__Task details__: Word for word, set down the records and skip each picture.

__Material supplied__:

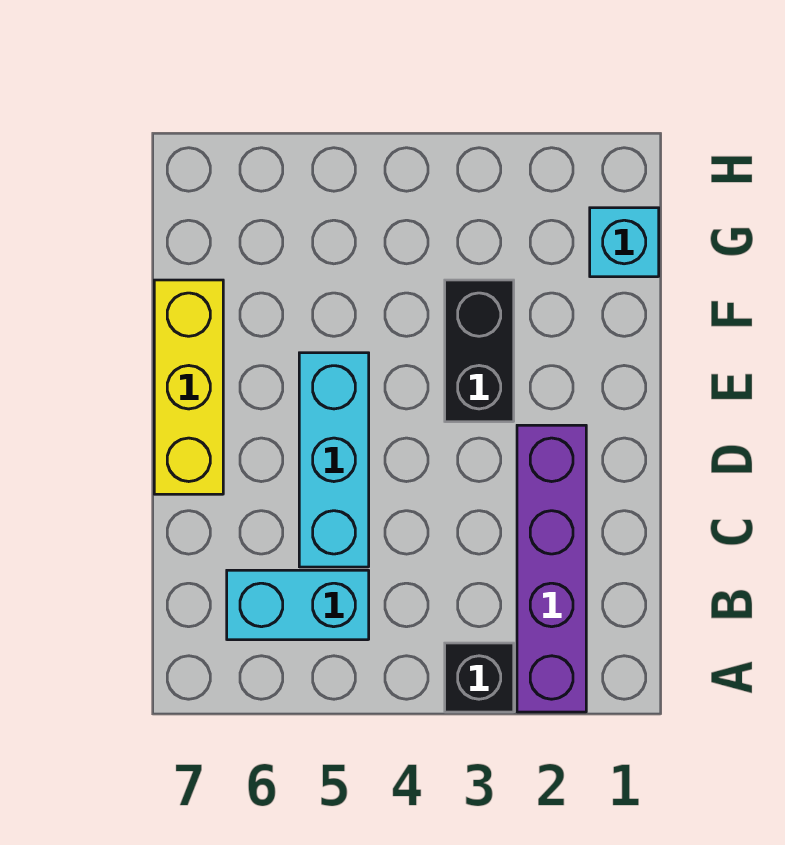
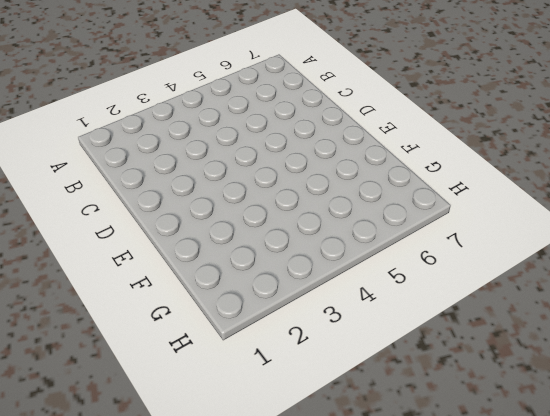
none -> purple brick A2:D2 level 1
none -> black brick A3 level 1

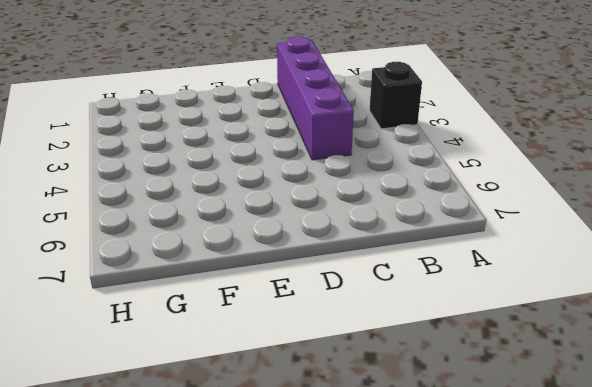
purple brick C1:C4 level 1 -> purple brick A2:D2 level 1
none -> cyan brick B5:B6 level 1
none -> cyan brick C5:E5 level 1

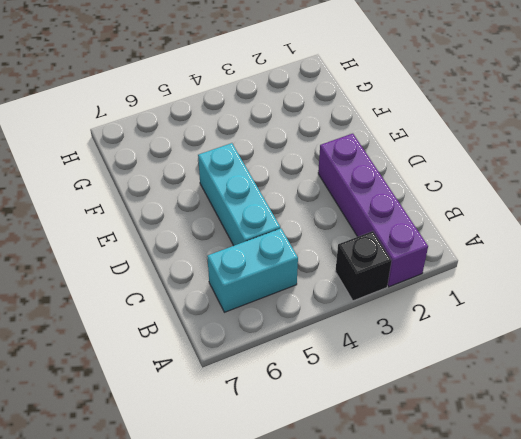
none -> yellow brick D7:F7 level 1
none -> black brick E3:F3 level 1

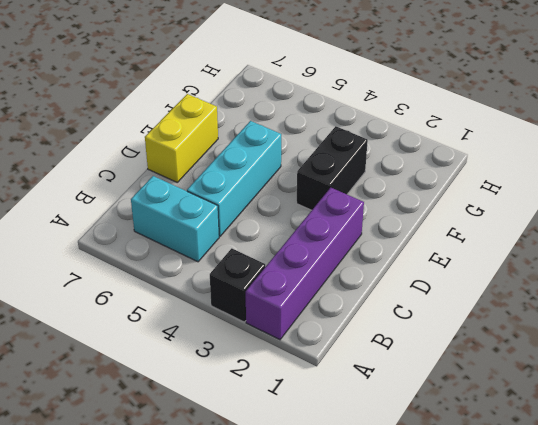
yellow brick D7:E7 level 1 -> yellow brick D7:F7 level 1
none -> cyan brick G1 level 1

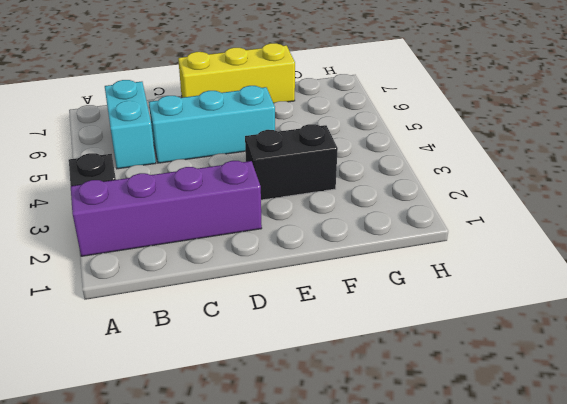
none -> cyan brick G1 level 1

__Written answer__:
none -> purple brick A2:D2 level 1
none -> black brick A3 level 1

purple brick C1:C4 level 1 -> purple brick A2:D2 level 1
none -> cyan brick B5:B6 level 1
none -> cyan brick C5:E5 level 1

none -> yellow brick D7:F7 level 1
none -> black brick E3:F3 level 1

yellow brick D7:E7 level 1 -> yellow brick D7:F7 level 1
none -> cyan brick G1 level 1

none -> cyan brick G1 level 1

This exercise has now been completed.